TASK ITEM » A faithful retyping of every entry below is wanted, with images left out.

Scene content tallies »
──────────────────────────────
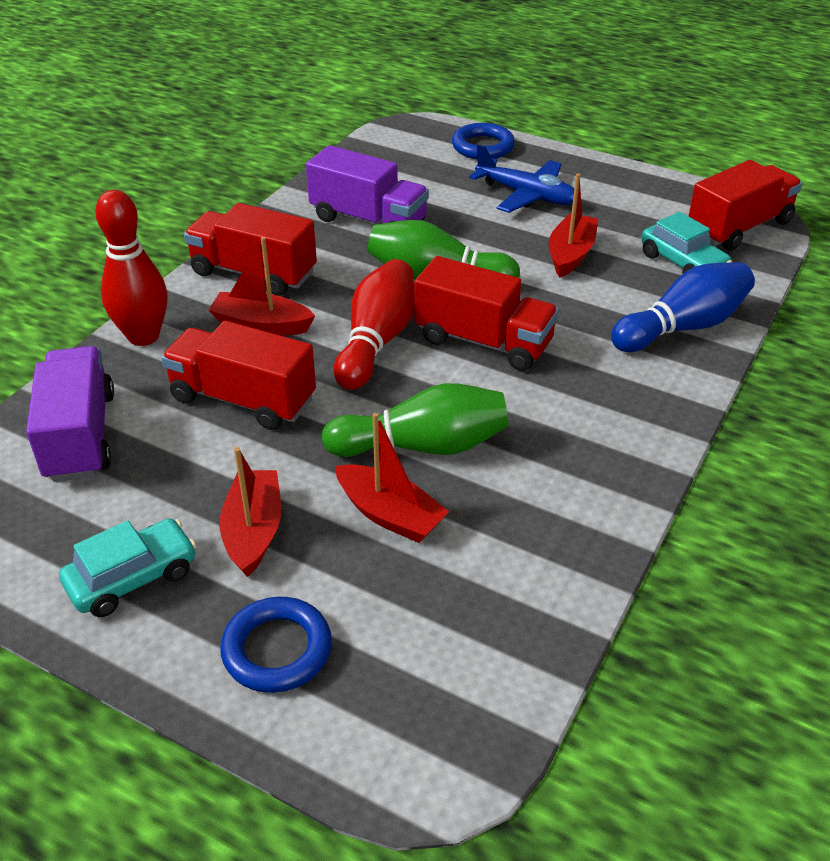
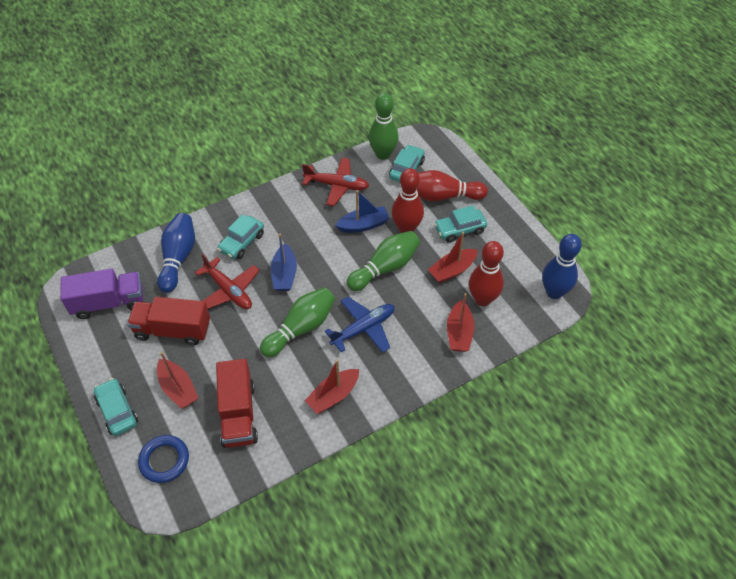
blue boat: none = 0 -> [271,234,297,291] [335,190,390,233] = 2
blue bowling pin: [611,262,755,352] = 1 -> [157,213,195,293] [542,234,582,299] = 2
blue ring: [220,597,332,693] [452,123,515,159] = 2 -> [138,435,189,483] = 1
green bowling pin: [322,383,509,457] [367,220,520,279] = 2 -> [260,287,335,357] [347,231,420,291] [369,93,399,160] = 3
purple truck: [26,346,114,482] [306,145,429,225] = 2 -> [60,269,143,319] = 1
red bowling pin: [95,190,168,346] [334,259,414,390] = 2 -> [392,168,424,233] [417,170,488,201] [469,241,504,306] = 3
red plane: none = 0 -> [195,253,260,309] [302,158,369,206] = 2
red truck: [161,321,316,430] [184,203,317,296] [414,256,559,371] [689,160,802,251] = 4 -> [127,297,210,346] [216,359,258,448] = 2
turquoise car: [59,518,196,617] [641,212,732,274] = 2 -> [94,378,138,436] [217,214,264,259] [389,145,425,182] [434,205,487,243] = 4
──────────────────────────────
TASK OUTPUT »
blue boat: none = 0 -> [271,234,297,291] [335,190,390,233] = 2
blue bowling pin: [611,262,755,352] = 1 -> [157,213,195,293] [542,234,582,299] = 2
blue ring: [220,597,332,693] [452,123,515,159] = 2 -> [138,435,189,483] = 1
green bowling pin: [322,383,509,457] [367,220,520,279] = 2 -> [260,287,335,357] [347,231,420,291] [369,93,399,160] = 3
purple truck: [26,346,114,482] [306,145,429,225] = 2 -> [60,269,143,319] = 1
red bowling pin: [95,190,168,346] [334,259,414,390] = 2 -> [392,168,424,233] [417,170,488,201] [469,241,504,306] = 3
red plane: none = 0 -> [195,253,260,309] [302,158,369,206] = 2
red truck: [161,321,316,430] [184,203,317,296] [414,256,559,371] [689,160,802,251] = 4 -> [127,297,210,346] [216,359,258,448] = 2
turquoise car: [59,518,196,617] [641,212,732,274] = 2 -> [94,378,138,436] [217,214,264,259] [389,145,425,182] [434,205,487,243] = 4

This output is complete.